- [Work order]:
Which of the lines in the data below contain the string "rocket"? Copy each of them.

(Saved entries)
•••

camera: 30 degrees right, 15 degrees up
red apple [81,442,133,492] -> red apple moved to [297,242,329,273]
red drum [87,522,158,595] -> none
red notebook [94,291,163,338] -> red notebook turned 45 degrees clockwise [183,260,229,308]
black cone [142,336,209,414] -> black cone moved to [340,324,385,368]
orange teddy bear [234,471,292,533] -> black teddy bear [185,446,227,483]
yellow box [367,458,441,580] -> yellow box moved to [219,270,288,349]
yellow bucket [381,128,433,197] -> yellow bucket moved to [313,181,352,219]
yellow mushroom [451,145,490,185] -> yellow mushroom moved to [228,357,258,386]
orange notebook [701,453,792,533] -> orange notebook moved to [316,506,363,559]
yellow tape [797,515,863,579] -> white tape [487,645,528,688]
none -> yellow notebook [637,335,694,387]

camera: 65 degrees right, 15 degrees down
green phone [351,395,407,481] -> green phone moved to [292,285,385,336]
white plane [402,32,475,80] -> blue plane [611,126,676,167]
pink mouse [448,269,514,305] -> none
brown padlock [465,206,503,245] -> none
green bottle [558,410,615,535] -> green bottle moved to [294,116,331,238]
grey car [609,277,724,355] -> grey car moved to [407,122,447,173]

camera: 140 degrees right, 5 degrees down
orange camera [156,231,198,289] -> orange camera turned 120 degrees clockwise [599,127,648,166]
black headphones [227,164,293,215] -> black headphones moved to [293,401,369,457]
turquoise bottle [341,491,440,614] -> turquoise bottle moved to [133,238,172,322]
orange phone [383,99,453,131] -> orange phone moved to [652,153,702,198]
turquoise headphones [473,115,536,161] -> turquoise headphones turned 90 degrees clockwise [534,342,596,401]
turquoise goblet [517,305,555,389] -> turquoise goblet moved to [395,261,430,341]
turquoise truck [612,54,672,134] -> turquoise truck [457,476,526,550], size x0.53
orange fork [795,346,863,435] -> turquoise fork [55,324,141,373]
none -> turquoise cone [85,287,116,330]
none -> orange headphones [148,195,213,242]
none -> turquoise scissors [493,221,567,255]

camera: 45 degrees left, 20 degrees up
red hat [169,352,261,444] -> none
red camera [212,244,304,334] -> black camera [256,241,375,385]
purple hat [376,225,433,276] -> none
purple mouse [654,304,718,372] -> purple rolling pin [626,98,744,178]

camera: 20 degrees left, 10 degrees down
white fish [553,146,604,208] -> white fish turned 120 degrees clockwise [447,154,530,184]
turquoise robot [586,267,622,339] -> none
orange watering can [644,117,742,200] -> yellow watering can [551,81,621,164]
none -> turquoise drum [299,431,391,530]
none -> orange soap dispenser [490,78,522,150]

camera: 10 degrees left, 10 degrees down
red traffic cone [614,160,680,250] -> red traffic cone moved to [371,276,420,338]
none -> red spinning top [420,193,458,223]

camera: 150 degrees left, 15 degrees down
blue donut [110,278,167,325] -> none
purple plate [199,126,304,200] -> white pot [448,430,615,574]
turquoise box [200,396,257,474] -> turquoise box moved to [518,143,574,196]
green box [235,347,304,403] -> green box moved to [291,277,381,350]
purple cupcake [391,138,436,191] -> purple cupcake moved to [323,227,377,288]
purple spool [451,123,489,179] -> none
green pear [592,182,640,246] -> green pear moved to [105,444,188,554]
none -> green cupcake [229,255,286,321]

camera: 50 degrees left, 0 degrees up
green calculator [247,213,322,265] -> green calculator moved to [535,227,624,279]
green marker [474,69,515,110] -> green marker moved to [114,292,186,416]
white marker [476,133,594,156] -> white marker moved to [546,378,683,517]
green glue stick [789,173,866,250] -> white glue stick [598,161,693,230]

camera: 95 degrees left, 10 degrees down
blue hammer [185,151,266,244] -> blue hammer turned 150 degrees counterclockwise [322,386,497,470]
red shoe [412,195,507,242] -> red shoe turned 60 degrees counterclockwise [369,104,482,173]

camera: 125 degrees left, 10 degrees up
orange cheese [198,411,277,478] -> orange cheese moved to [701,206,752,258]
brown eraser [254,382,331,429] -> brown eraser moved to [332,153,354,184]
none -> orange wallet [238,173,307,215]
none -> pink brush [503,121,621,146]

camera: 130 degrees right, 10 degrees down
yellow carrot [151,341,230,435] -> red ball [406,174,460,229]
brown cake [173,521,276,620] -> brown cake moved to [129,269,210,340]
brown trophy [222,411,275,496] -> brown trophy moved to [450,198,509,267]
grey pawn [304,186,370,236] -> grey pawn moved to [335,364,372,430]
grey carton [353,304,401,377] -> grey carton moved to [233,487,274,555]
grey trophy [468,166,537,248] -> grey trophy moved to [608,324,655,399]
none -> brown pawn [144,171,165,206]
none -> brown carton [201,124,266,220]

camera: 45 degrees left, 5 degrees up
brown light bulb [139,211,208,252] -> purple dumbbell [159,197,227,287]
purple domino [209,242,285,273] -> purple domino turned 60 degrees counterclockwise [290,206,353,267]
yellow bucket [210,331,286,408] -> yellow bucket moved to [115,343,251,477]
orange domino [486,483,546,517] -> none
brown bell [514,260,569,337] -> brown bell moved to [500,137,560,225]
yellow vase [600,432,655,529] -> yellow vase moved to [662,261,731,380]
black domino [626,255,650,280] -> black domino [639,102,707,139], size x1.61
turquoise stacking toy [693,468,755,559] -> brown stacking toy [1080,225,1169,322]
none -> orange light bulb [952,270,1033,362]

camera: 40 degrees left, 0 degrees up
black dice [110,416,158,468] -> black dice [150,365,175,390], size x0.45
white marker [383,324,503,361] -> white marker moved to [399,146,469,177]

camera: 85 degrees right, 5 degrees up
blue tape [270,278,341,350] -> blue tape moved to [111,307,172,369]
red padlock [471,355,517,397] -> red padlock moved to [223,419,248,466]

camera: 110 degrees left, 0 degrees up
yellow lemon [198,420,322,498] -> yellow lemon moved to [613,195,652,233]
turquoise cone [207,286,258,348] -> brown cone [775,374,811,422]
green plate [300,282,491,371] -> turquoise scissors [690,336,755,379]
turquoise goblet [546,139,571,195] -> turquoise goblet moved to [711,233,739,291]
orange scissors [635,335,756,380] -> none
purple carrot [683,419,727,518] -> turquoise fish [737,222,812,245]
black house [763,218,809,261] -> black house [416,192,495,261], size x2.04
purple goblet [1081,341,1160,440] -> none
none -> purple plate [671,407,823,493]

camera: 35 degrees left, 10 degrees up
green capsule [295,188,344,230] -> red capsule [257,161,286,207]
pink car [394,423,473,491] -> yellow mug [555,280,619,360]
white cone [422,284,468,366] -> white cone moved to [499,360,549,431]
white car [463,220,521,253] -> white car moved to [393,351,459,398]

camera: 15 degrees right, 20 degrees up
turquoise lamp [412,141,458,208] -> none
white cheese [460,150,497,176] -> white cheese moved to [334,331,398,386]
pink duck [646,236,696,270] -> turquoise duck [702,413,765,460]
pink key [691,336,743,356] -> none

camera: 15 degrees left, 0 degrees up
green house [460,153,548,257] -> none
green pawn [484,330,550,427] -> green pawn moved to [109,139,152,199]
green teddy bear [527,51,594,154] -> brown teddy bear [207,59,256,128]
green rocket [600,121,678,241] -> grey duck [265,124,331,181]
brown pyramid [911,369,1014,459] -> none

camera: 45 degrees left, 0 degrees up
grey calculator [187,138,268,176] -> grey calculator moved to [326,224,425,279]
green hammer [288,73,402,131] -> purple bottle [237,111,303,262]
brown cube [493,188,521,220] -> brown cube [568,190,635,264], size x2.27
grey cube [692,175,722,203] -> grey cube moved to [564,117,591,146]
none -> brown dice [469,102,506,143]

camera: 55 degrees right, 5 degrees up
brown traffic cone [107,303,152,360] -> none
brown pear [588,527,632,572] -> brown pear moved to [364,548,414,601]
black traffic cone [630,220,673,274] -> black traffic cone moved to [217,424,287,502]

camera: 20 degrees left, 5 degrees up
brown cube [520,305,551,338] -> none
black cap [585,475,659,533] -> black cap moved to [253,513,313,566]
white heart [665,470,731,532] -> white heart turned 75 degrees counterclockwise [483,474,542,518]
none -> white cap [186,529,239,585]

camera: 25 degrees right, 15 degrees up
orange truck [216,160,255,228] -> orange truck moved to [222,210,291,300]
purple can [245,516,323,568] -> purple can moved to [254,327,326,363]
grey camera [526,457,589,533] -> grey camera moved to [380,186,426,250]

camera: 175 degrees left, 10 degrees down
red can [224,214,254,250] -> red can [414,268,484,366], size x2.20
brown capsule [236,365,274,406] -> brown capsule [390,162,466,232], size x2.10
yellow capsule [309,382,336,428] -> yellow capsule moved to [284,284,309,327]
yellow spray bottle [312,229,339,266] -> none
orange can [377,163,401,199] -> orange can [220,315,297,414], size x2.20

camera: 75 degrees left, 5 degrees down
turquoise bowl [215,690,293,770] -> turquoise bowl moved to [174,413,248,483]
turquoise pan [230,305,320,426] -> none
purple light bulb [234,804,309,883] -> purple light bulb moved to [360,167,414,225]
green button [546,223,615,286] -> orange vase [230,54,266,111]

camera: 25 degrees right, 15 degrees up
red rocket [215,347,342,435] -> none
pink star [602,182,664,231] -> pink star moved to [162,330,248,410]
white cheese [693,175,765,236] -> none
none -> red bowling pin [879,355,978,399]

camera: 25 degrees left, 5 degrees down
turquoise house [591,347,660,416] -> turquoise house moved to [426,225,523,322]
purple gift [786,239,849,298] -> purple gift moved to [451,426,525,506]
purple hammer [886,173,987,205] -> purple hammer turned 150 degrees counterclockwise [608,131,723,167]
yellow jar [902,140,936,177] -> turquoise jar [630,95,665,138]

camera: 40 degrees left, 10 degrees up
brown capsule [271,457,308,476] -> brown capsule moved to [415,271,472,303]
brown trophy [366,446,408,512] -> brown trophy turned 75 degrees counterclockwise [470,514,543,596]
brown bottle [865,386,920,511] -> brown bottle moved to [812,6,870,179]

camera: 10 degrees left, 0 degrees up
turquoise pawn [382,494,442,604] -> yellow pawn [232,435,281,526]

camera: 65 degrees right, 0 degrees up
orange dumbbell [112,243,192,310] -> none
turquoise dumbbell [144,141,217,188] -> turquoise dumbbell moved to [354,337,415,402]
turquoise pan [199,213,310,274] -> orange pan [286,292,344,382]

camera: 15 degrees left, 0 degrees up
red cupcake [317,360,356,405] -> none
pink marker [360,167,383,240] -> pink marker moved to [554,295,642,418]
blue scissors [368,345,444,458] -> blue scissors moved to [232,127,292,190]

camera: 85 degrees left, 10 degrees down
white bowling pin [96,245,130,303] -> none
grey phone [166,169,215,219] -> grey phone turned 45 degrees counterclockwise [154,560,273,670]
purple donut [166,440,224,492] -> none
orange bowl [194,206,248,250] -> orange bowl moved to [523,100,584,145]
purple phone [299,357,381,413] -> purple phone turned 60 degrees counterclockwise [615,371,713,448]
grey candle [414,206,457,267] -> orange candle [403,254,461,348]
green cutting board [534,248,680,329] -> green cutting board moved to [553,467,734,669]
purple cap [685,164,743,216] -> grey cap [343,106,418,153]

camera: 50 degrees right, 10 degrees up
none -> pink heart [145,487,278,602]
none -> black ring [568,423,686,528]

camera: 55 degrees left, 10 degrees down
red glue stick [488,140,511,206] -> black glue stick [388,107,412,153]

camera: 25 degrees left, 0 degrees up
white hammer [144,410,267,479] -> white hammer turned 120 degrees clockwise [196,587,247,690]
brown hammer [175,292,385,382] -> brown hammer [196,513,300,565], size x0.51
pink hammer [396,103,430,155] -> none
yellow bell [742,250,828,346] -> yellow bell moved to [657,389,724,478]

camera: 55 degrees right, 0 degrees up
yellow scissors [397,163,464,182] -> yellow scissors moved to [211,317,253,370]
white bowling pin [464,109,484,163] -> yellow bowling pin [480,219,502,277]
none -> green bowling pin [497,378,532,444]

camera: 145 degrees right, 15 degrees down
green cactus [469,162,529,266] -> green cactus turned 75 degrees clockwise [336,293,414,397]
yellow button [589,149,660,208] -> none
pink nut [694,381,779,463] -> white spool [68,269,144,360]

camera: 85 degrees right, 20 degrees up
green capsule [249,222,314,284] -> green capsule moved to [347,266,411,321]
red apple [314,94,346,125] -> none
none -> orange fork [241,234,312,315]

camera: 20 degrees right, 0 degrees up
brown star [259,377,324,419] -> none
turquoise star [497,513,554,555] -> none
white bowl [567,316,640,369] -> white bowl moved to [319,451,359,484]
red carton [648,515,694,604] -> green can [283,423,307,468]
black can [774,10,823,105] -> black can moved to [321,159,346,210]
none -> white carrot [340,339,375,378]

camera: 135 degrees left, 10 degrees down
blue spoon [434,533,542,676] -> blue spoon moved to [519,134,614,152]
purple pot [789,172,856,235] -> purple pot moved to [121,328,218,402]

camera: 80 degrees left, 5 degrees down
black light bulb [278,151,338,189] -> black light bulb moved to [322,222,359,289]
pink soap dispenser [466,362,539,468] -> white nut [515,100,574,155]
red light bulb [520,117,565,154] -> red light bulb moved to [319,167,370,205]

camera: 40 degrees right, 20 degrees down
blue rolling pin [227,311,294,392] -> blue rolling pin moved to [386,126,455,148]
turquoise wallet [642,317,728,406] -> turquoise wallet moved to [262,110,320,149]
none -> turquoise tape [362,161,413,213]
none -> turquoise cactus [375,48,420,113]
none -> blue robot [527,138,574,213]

•••

- [Written solution]:
green rocket [600,121,678,241] -> grey duck [265,124,331,181]
red rocket [215,347,342,435] -> none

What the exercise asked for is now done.